Input material:
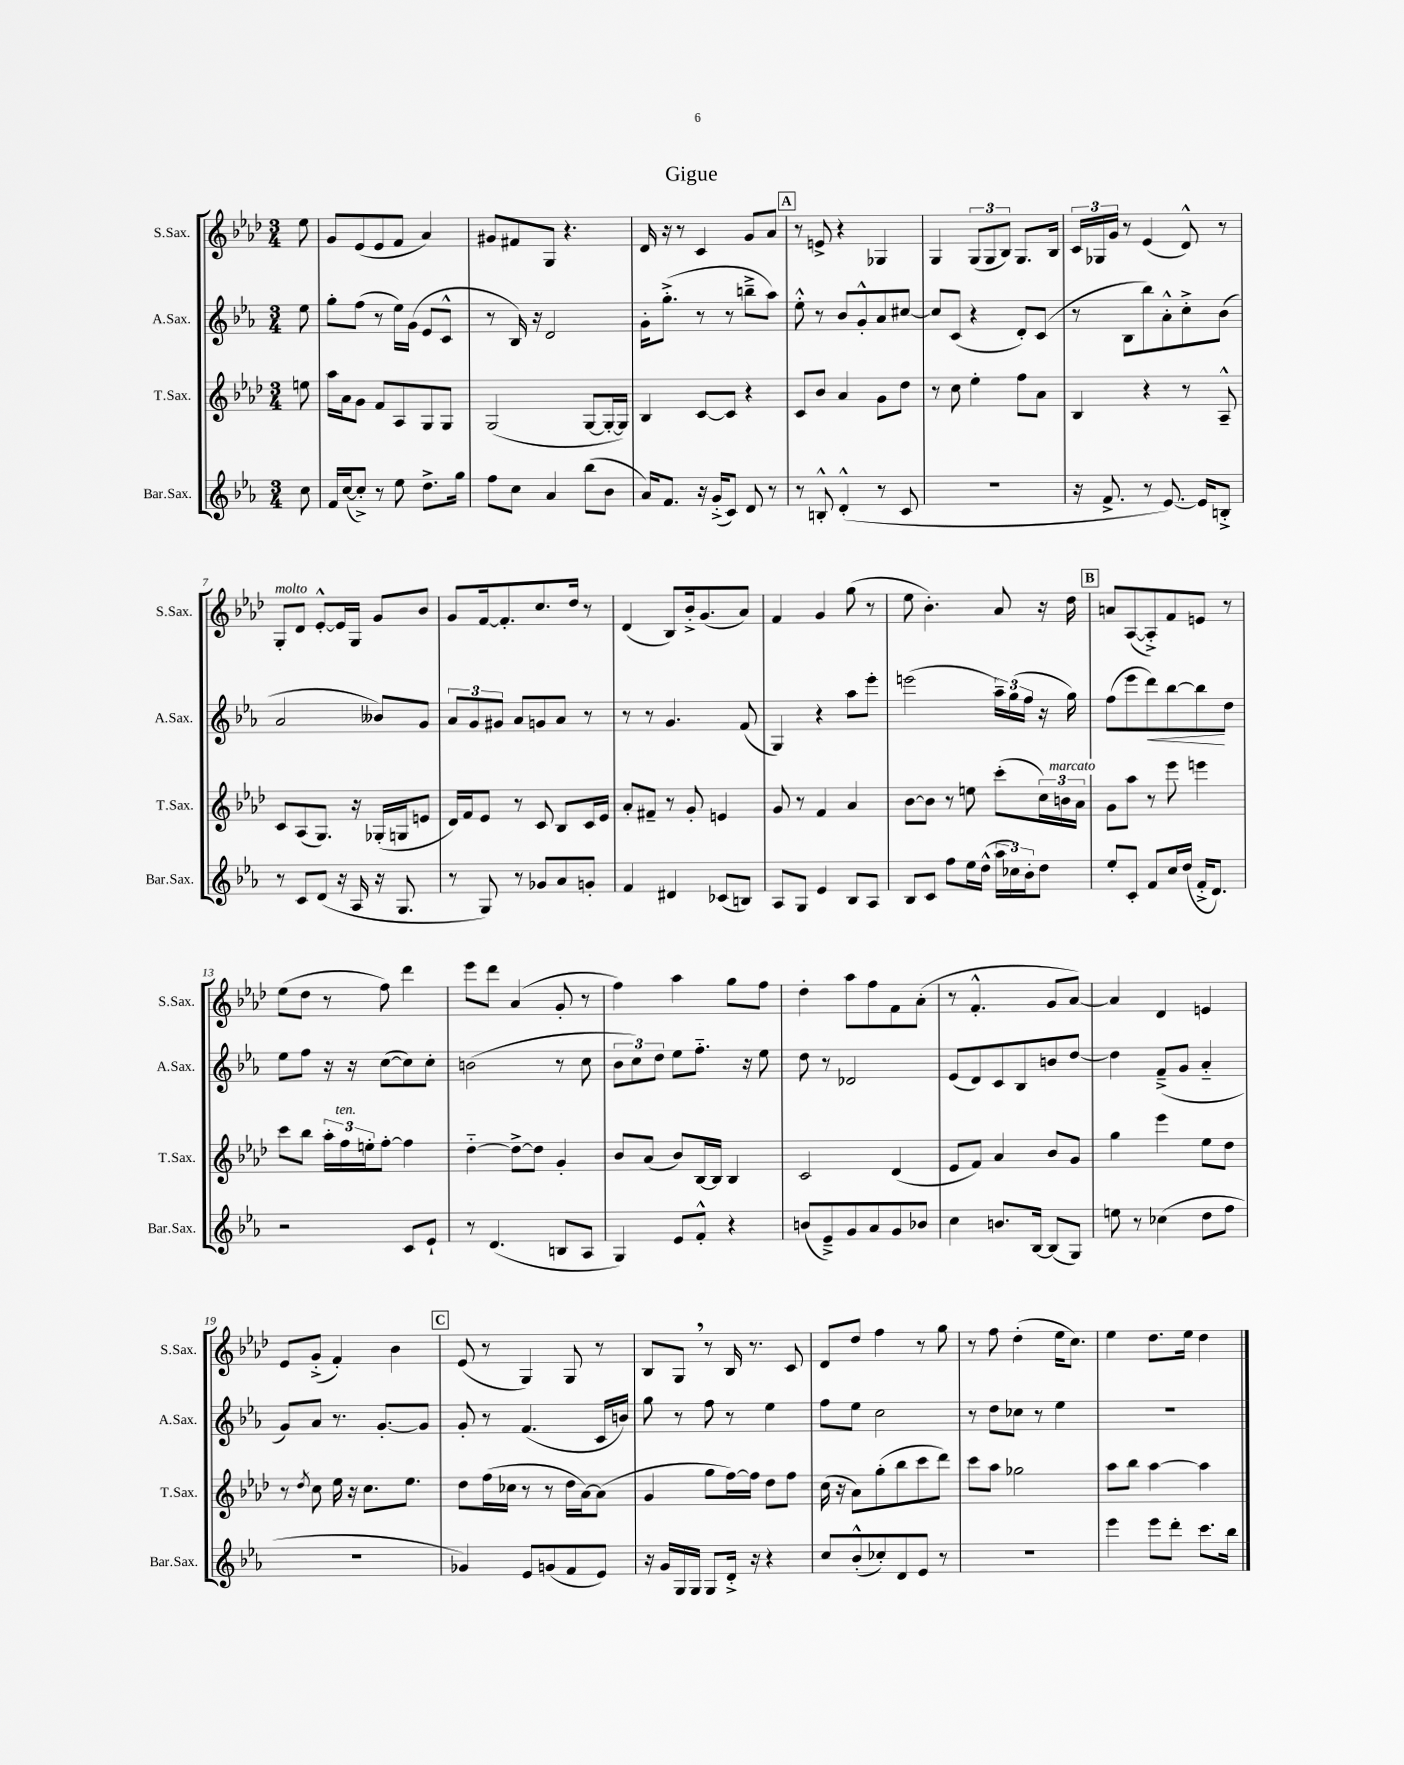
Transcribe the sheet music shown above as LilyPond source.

\header { title = "Gigue" }
<<
\new StaffGroup <<
\new Staff = "s0" \with { instrumentName = "S.Sax." shortInstrumentName = "S.Sax." } {
    \clef treble \key aes \major \numericTimeSignature \time 3/4 \partial 8
    ees''8 |
    g'8 ees'8( ees'8 f'8 aes'4) |
    gis'8 fis'8 g8 r4. |
    des'16 r16 r8 c'4 g'8 aes'8 |
    \mark \markup { \box "A" } r8 e'8-> r4 ges4 |
    g4 \tuplet 3/2 { g8( g8 bes8) } g8. bes16 |
    \tuplet 3/2 { c'16 ges16 g'16 } r8 ees'4( des'8-^) r8 |
    g8-.^\markup { \italic "molto" } des'8 ees'8~-.-^ ees'16 g16 g'8 bes'8 |
    g'8 f'16~ f'8.-. c''8. des''16 r8 |
    des'4( bes8) bes'16-.-> g'8.( aes'8) |
    f'4 g'4 g''8( r8 |
    ees''8 bes'4.-.) aes'8 r16 des''16 |
    \mark \markup { \box "B" } a'8 aes8~( aes8-.->) f'8 e'8 r8 |
    ees''8( des''8 r8 f''8) des'''4 |
    ees'''8 des'''8 aes'4( g'8-. r8 |
    f''4) aes''4 g''8 f''8 |
    des''4-. aes''8 f''8 f'8 aes'8-.( |
    r8 f'4.-.-^ g'8 aes'8~) |
    aes'4 des'4 e'4 |
    ees'8 g'8-.->( f'4-.) bes'4 |
    \mark \markup { \box "C" } ees'8( r8 g4) g8 r8 |
    bes8 g8 \breathe r8 bes16 r8. c'8 |
    des'8 des''8 f''4 r8 g''8 |
    r8 f''8 des''4-.( ees''16 c''8.) |
    ees''4 des''8. ees''16 des''4 \bar "|." |
}
\new Staff = "s1" \with { instrumentName = "A.Sax." shortInstrumentName = "A.Sax." } {
    \clef treble \key ees \major \numericTimeSignature \time 3/4 \partial 8
    ees''8 |
    g''8-. f''8( r8 ees''16) g'16( ees'8 c'8-^ |
    r8 bes16) r16 d'2 |
    g'16-. g''8.-.->( r8 r8 b''8---> aes''8) |
    \mark \markup { \box "A" } ees''8-.-^ r8 bes'8 g'8-.-^ aes'8 cis''8~ |
    cis''8 c'8( r4 d'8-.) c'8( |
    r8 bes8 bes''8) aes'8-.-^ c''8-.-> bes'8( |
    aes'2 beses'8) g'8 |
    \tuplet 3/2 { aes'8 g'8 gis'8 } aes'8 g'8 aes'8 r8 |
    r8 r8 g'4. f'8( |
    g4) r4 aes''8 ees'''8-. |
    e'''2( \tuplet 3/2 { aes''16--) g''16( f''16 } r16 g''16) |
    \mark \markup { \box "B" } f''8( ees'''8 d'''8\<) bes''8~ bes''8\! d''8 |
    ees''8 f''8 r16 r16 c''8~( c''8) c''8-. |
    b'2( r8 c''8 |
    \tuplet 3/2 { bes'8 c''8) d''8 } ees''8 f''8.-_ r16 ees''8 |
    d''8 r8 des'2 |
    ees'8( d'8) c'8 bes8 b'8 d''8~ |
    d''4 f'8--->( g'8 aes'4-_ |
    g'8) aes'8 r8. g'8.~-. g'8 |
    \mark \markup { \box "C" } g'8-. r8 f'4.( c'16 b'16) |
    g''8 r8 f''8 r8 ees''4 |
    f''8 ees''8 c''2 |
    r8 d''8 ces''8 r8 ees''4 |
    R2. \bar "|." |
}
\new Staff = "s2" \with { instrumentName = "T.Sax." shortInstrumentName = "T.Sax." } {
    \clef treble \key aes \major \numericTimeSignature \time 3/4 \partial 8
    e''8 |
    aes''16 aes'16 g'8 f'8 aes8 g8 g8 |
    g2( g8~ g16~-. g16) |
    bes4 c'8~ c'8 r4 |
    \mark \markup { \box "A" } c'8 bes'8 aes'4 g'8 des''8 |
    r8 c''8 ees''4-. f''8 aes'8 |
    bes4 r4 r8 aes8---^ |
    c'8 aes8( g8.) r16 ges16-.( g16 e'8 |
    des'16) f'16 ees'8 r8 c'8 bes8 c'16 ees'16 |
    aes'8-. fis'8-- r8 g'8-. e'4 |
    g'8 r8 f'4 aes'4 |
    bes'8~ bes'8 r8 e''8 c'''8-.( \tuplet 3/2 { c''16) b'16^\markup { \italic "marcato" } aes'16 } |
    \mark \markup { \box "B" } g'8 aes''8 r8 ees'''8 e'''4 |
    c'''8 bes''8 \tuplet 3/2 { aes''16-. f''16^\markup { \italic "ten." } e''16-. } f''8~-. f''4 |
    des''4~-_ des''8~-> des''8 g'4-. |
    bes'8 aes'8( bes'8) bes16~ bes16 bes4 |
    c'2 des'4( |
    ees'8 f'8) aes'4 bes'8 g'8 |
    g''4 ees'''4 ees''8 des''8 |
    r8 \acciaccatura { des''8 } c''8 ees''16 r16 c''8. ees''8. |
    \mark \markup { \box "C" } des''8 f''16( ces''16 r8 r8 des''16 aes'16~) aes'8( |
    g'4 g''8 f''16~) f''16 des''8 f''8 |
    c''16( r16 aes'8) g''8-.( bes''8 c'''8 des'''8) |
    c'''8 aes''8 ges''2 |
    aes''8 bes''8 aes''4~ aes''4 \bar "|." |
}
\new Staff = "s3" \with { instrumentName = "Bar.Sax." shortInstrumentName = "Bar.Sax." } {
    \clef treble \key ees \major \numericTimeSignature \time 3/4 \partial 8
    c''8 |
    f'16 c''16~( c''8-.->) r8 ees''8 d''8.-> g''16 |
    f''8 c''8 aes'4 bes''8( bes'8 |
    aes'16) f'8. r16 g'16-.->( c'8) d'8 r8 |
    \mark \markup { \box "A" } r8 b8-.-^ d'4-.-^( r8 c'8 |
    R2. |
    r16 f'8.-> r8 ees'8.~) ees'16 b8-.-> |
    r8 c'8 d'8( r16 aes16 r16 g8. |
    r8 g8) r8 ges'8 aes'8 g'8-. |
    f'4 dis'4 ces'8( b8) |
    aes8 g8 ees'4 bes8 aes8 |
    bes8 c'8 f''8 ees''16 d''16-^( \tuplet 3/2 { aes''16 ces''16) bes'16-. } d''8 |
    \mark \markup { \box "B" } ees''8-. c'8-. f'8 c''16 d''16( f'16-.-> d'8.) |
    r2 c'8 ees'8-! |
    r8 d'4.( b8 aes8 |
    g4) ees'8 f'8-.-^ r4 |
    b'8( ees'8--->) g'8 aes'8 g'8 bes'8 |
    c''4 b'8. bes16~ bes8( g8) |
    e''8 r8 ces''4( d''8 f''8 |
    R2. |
    \mark \markup { \box "C" } ges'4) ees'8 g'8( f'8 ees'8) |
    r16 g'16 g16 g16 g8 d'16-.-> r16 r4 |
    c''8 bes'8-.-^( ces''8-.) d'8 ees'8 r8 |
    R2. |
    ees'''4 ees'''8 d'''8-. c'''8. bes''16 \bar "|." |
}
>>
>>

What to produce: Which lines of the records contain the string "instrumentName"? Copy each of them in full.

Task answer:
\new Staff = "s0" \with { instrumentName = "S.Sax." shortInstrumentName = "S.Sax." } {
\new Staff = "s1" \with { instrumentName = "A.Sax." shortInstrumentName = "A.Sax." } {
\new Staff = "s2" \with { instrumentName = "T.Sax." shortInstrumentName = "T.Sax." } {
\new Staff = "s3" \with { instrumentName = "Bar.Sax." shortInstrumentName = "Bar.Sax." } {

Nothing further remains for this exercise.